▶ [Requirement]: Return all lines of the records that contain the word "SENS".

Stored entries:
□ □ □

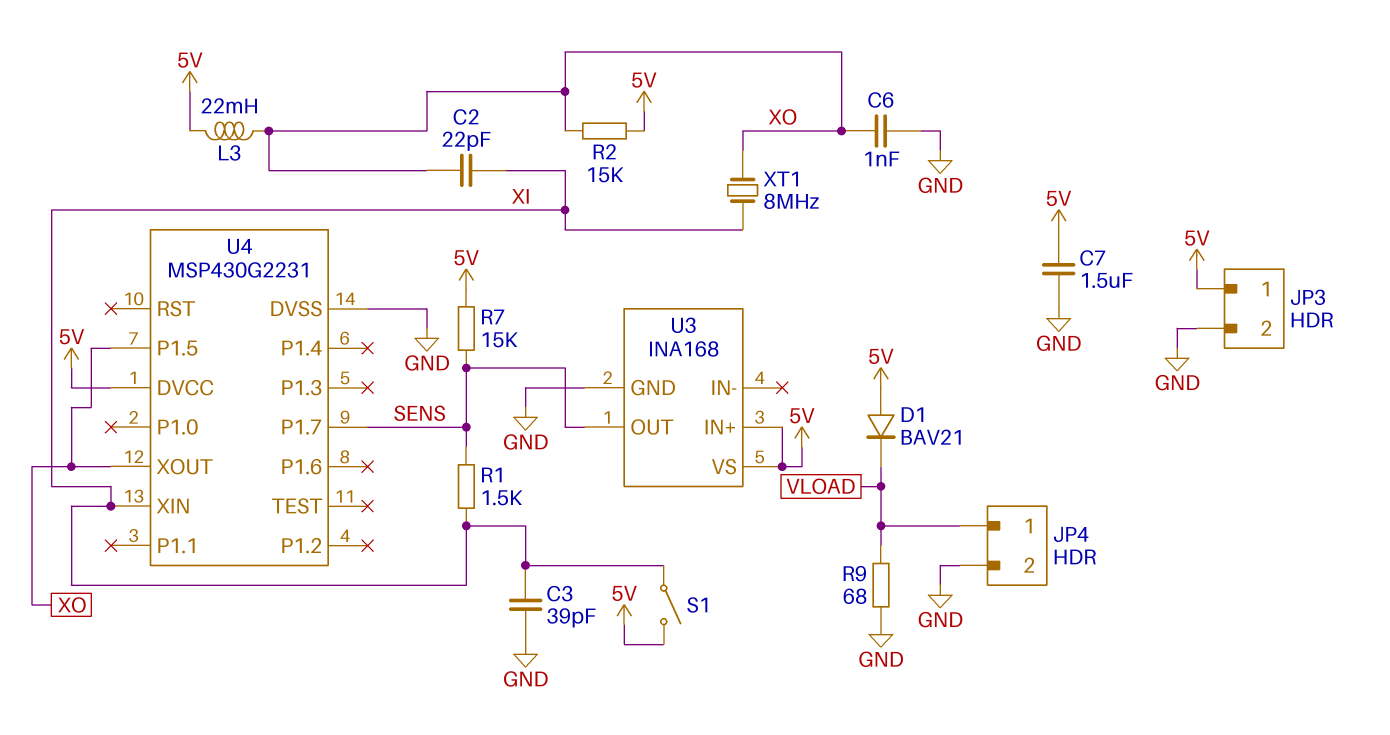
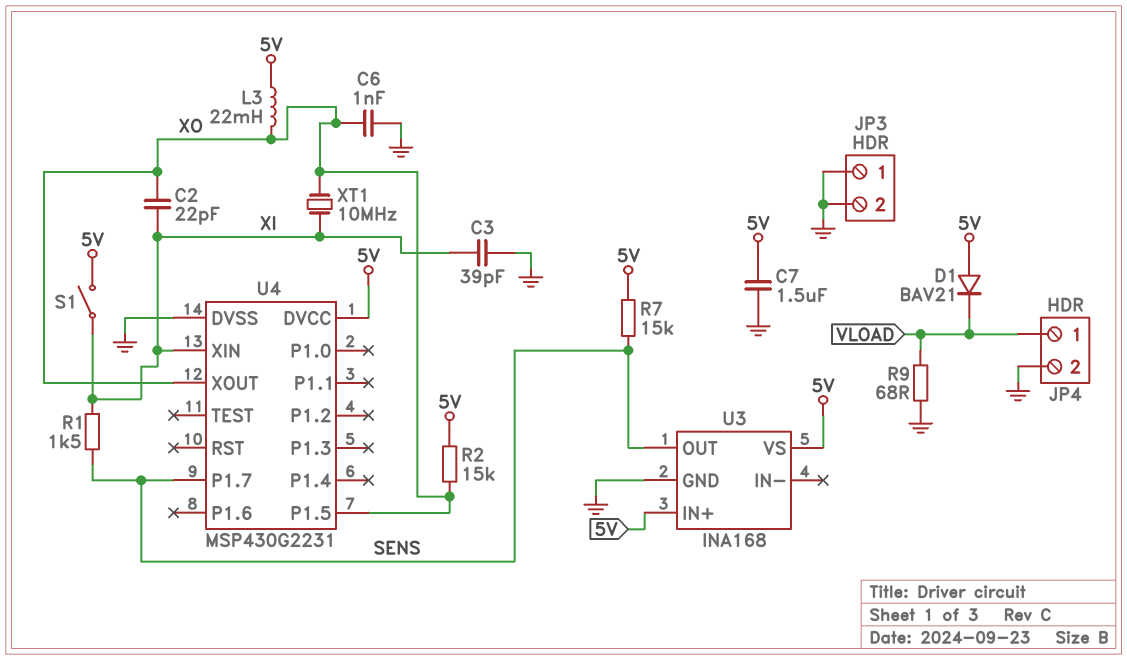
JP3 pin 1: 5V -> GND
XT1: 8MHz (XI, XO) -> 10MHz (XI, XO)

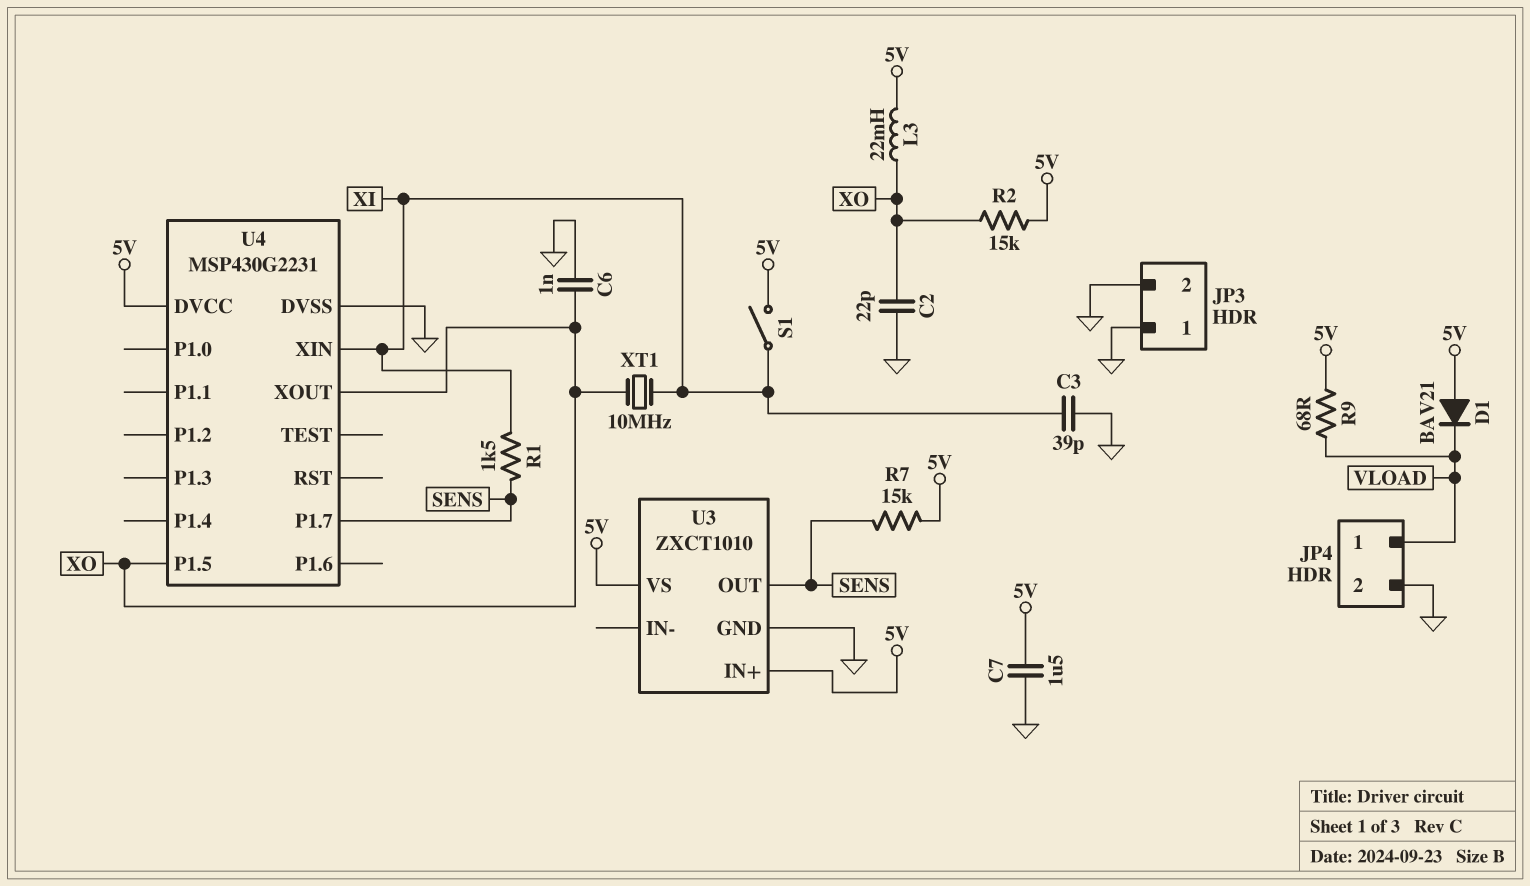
C2: 22pF (XI, XO) -> 22pF (GND, XO)
R9: 68 (GND, VLOAD) -> 68 (5V, VLOAD)
U3: INA168 -> ZXCT1010

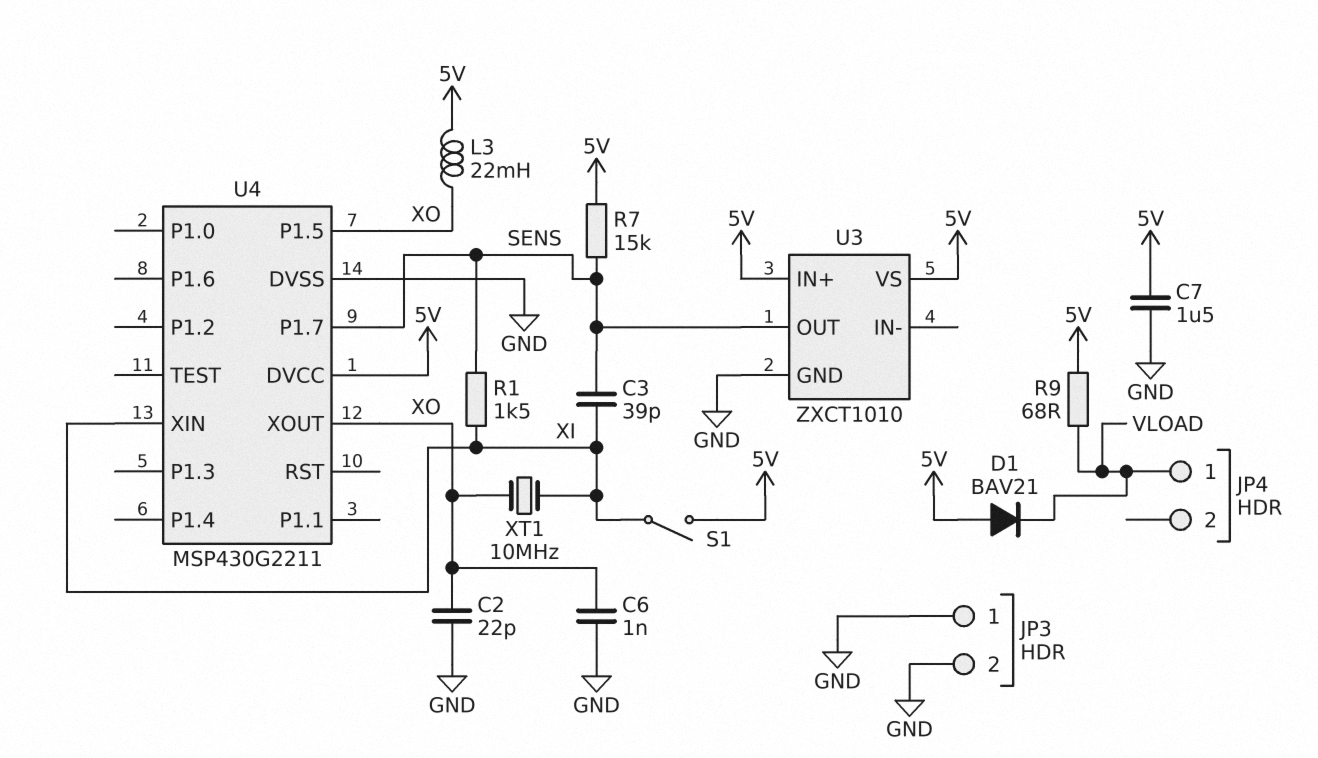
C3: 39pF (GND, XI) -> 39pF (SENS, XI)
JP4 pin 2: GND -> none
R2: 15k (5V, XO) -> none
U4: MSP430G2231 -> MSP430G2211

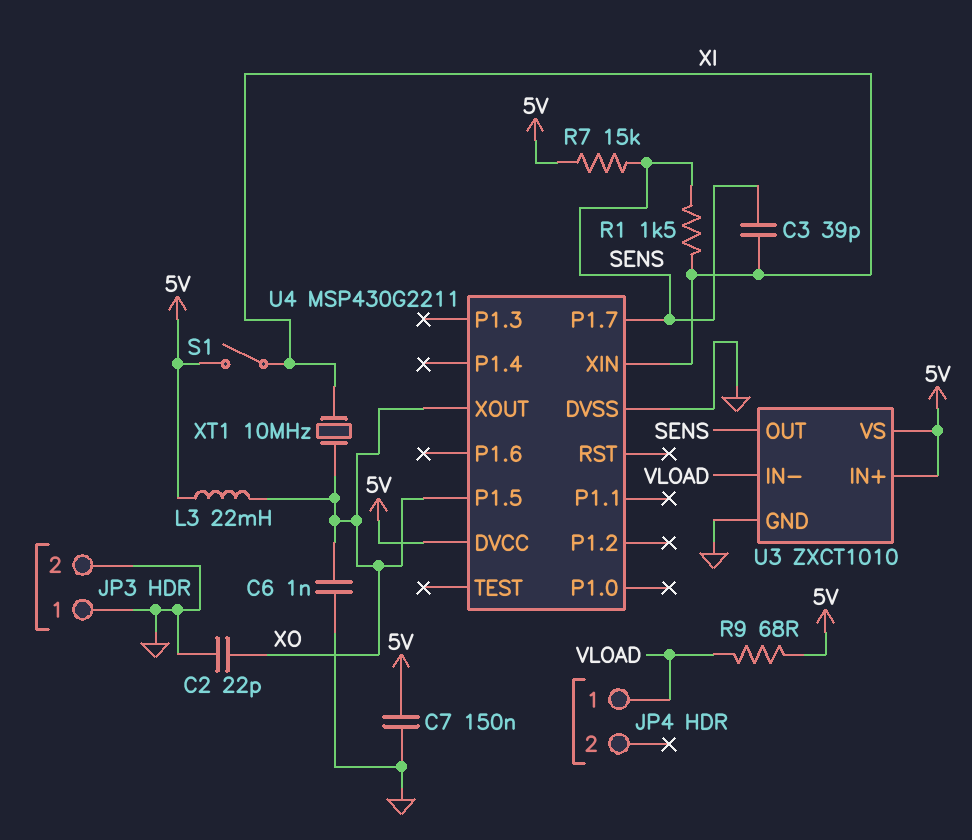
C7: 1.5uF (5V, GND) -> 150nF (5V, GND)
D1: diode BAV21 (A 5V, K VLOAD) -> none
U3 pin IN-: none -> VLOAD

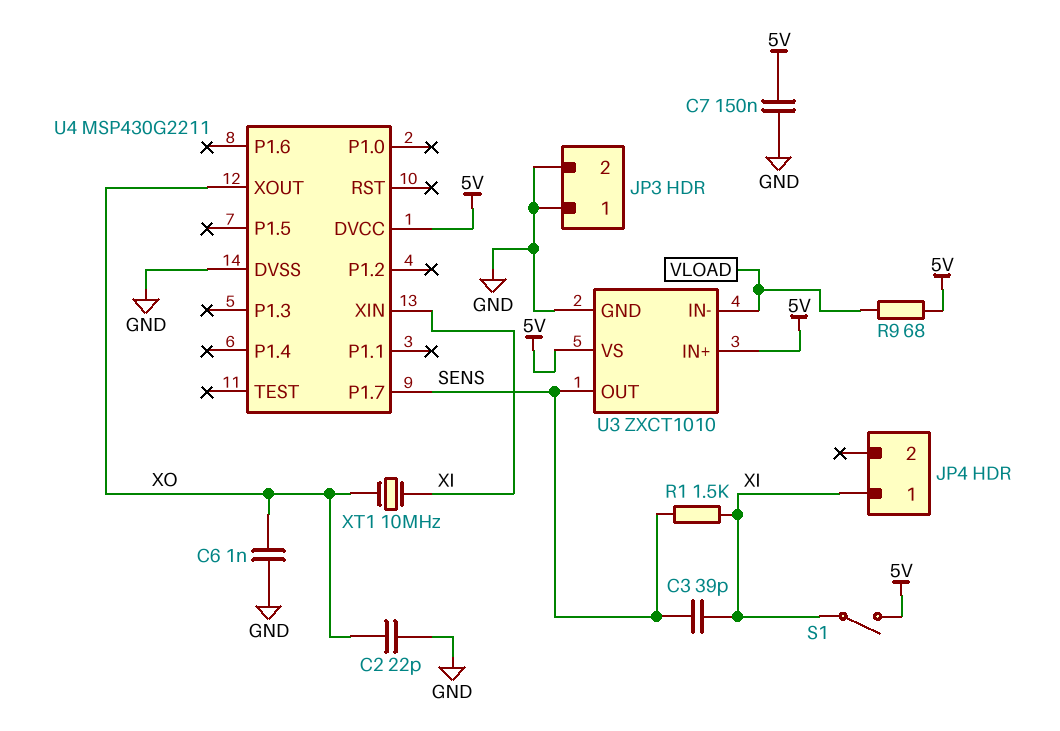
JP4 pin 1: VLOAD -> XI
L3: 22mH (5V, XO) -> none
R7: 15k (5V, SENS) -> none
U4 pin P1.5: XO -> none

□ □ □

▶ [Response]:
C3: 39pF (GND, XI) -> 39pF (SENS, XI)
R7: 15k (5V, SENS) -> none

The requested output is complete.